-------- Information --------

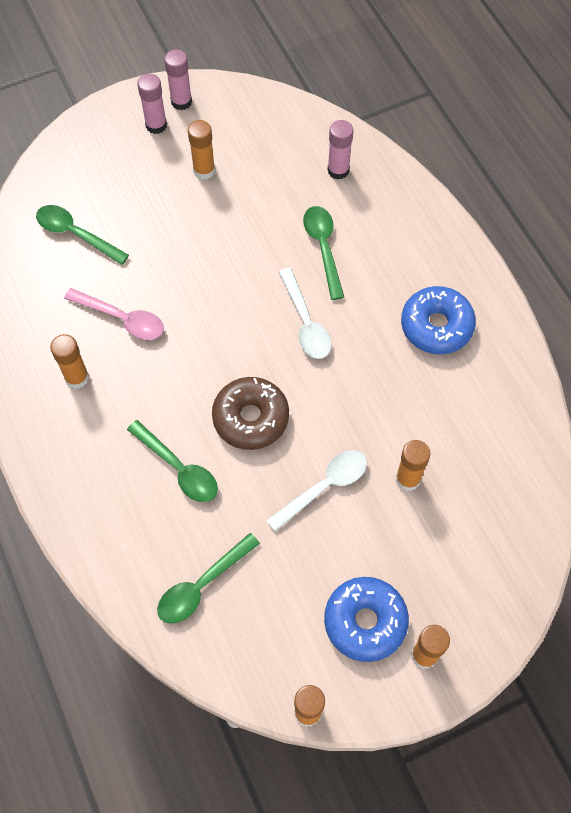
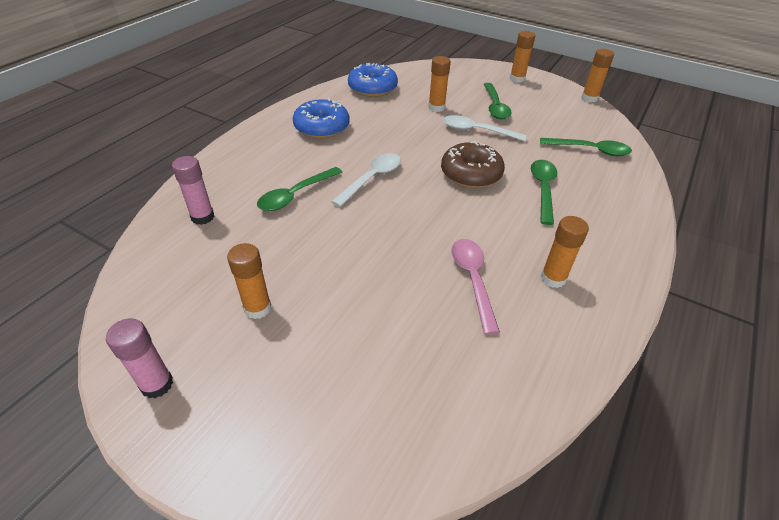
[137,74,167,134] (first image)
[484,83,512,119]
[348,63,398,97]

--------
-------- Information --------

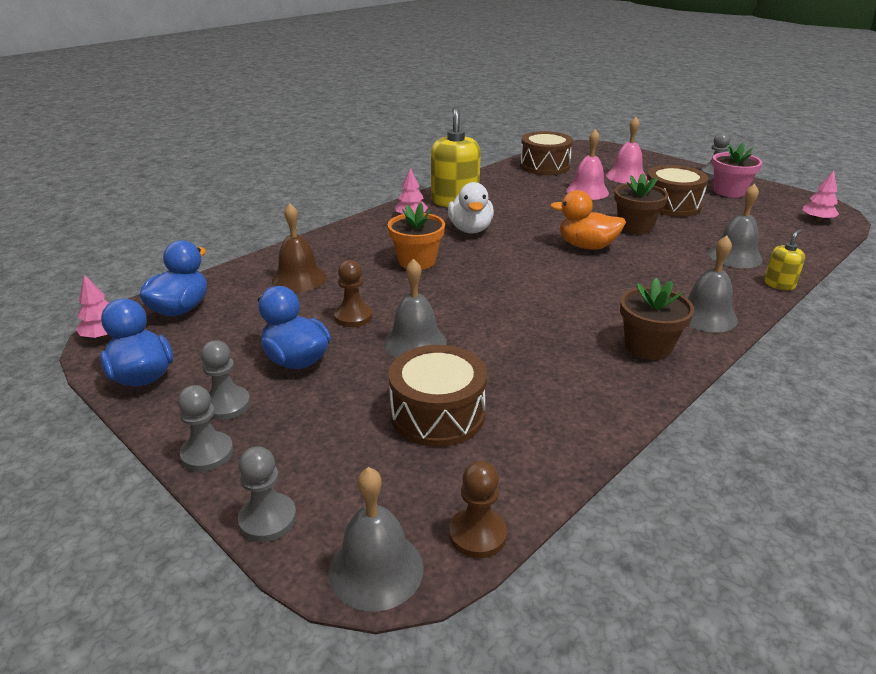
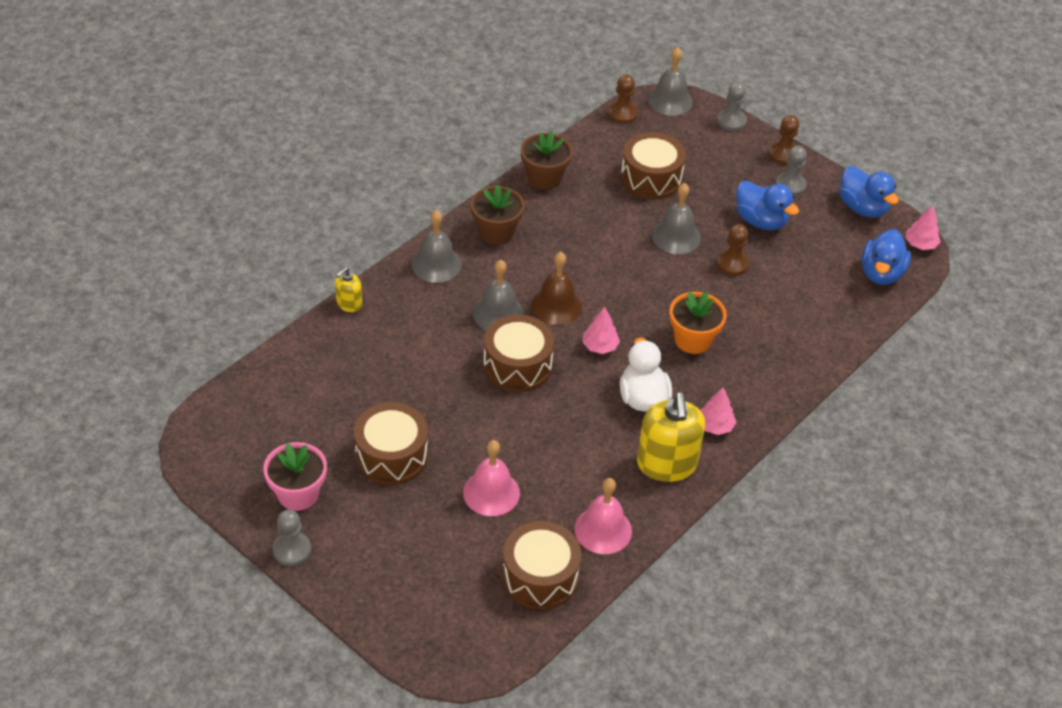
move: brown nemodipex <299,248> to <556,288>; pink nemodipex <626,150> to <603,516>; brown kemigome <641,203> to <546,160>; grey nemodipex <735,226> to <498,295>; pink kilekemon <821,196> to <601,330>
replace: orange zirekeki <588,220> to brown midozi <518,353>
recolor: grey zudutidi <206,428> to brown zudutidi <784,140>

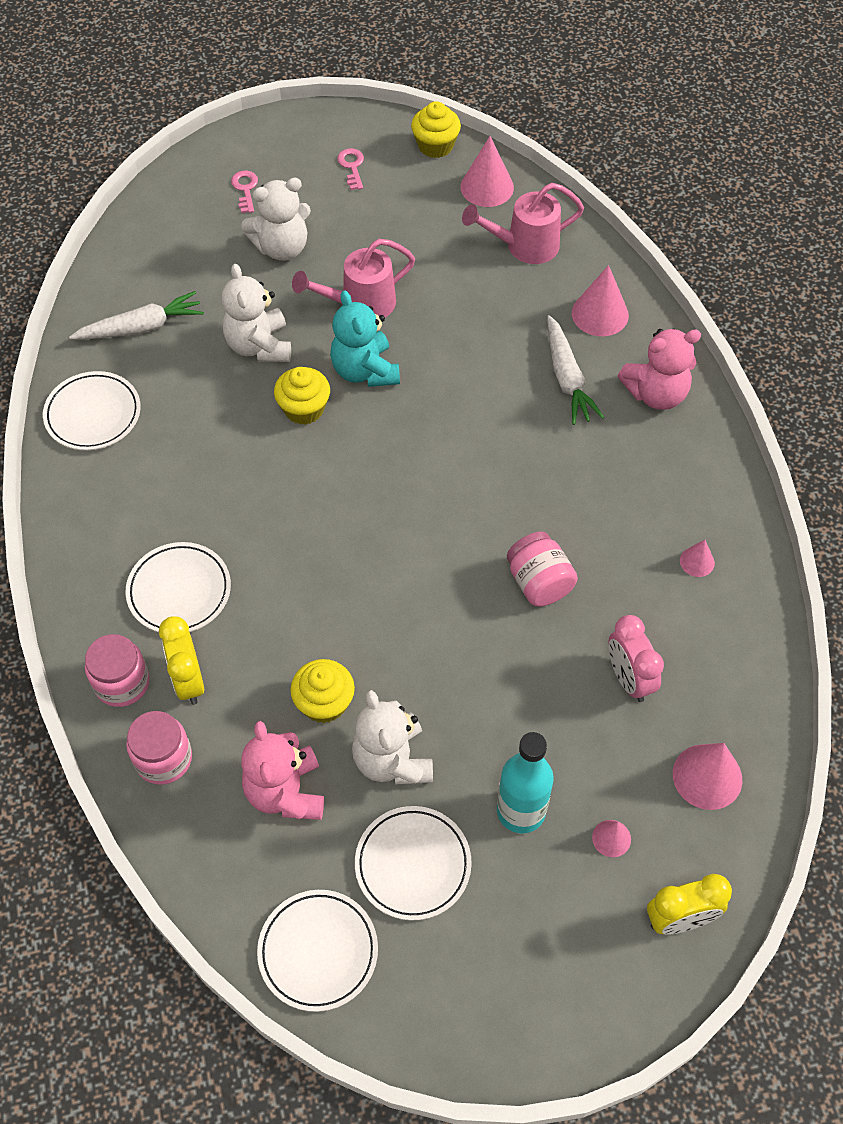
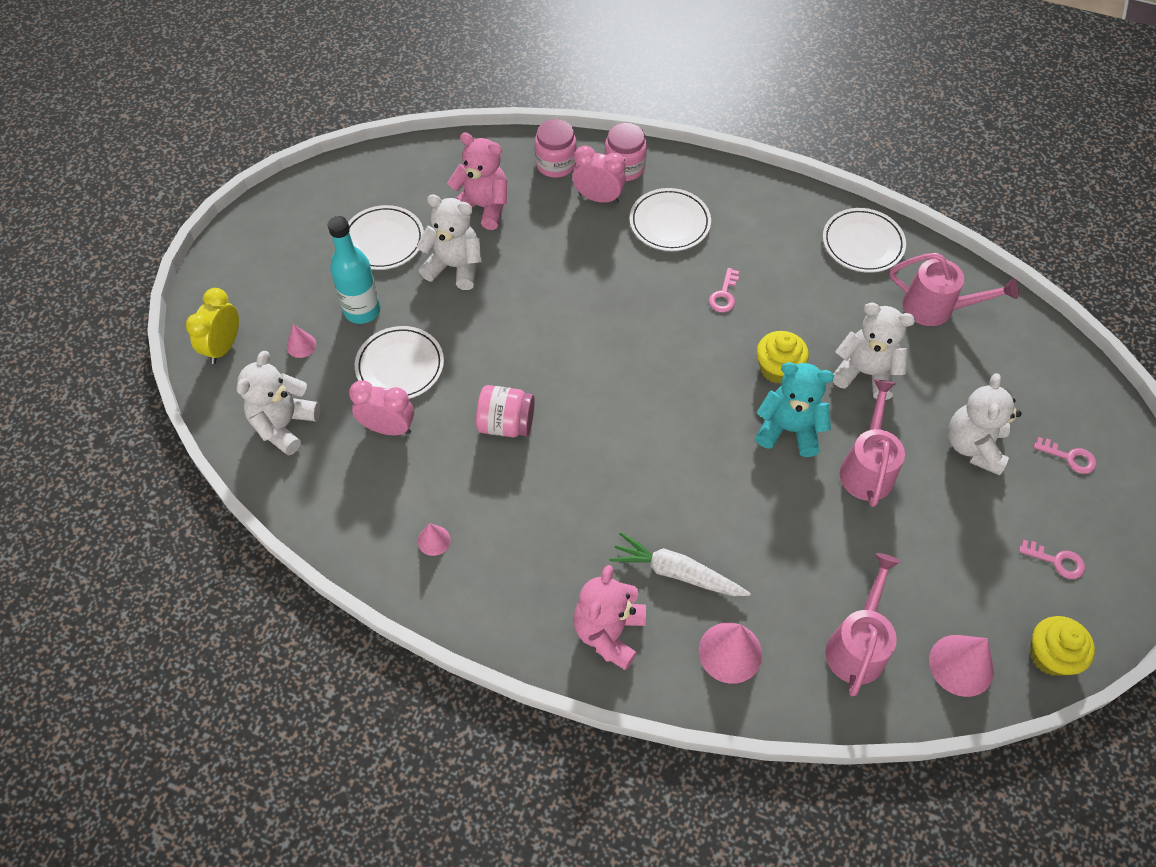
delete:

--------

Task description - Print exactly the lines of the listing above starting at the line containing "move: brown nemodipex" and ending at the line containing "replace: orange zirekeki", both included.

Written reply -
move: brown nemodipex <299,248> to <556,288>; pink nemodipex <626,150> to <603,516>; brown kemigome <641,203> to <546,160>; grey nemodipex <735,226> to <498,295>; pink kilekemon <821,196> to <601,330>
replace: orange zirekeki <588,220> to brown midozi <518,353>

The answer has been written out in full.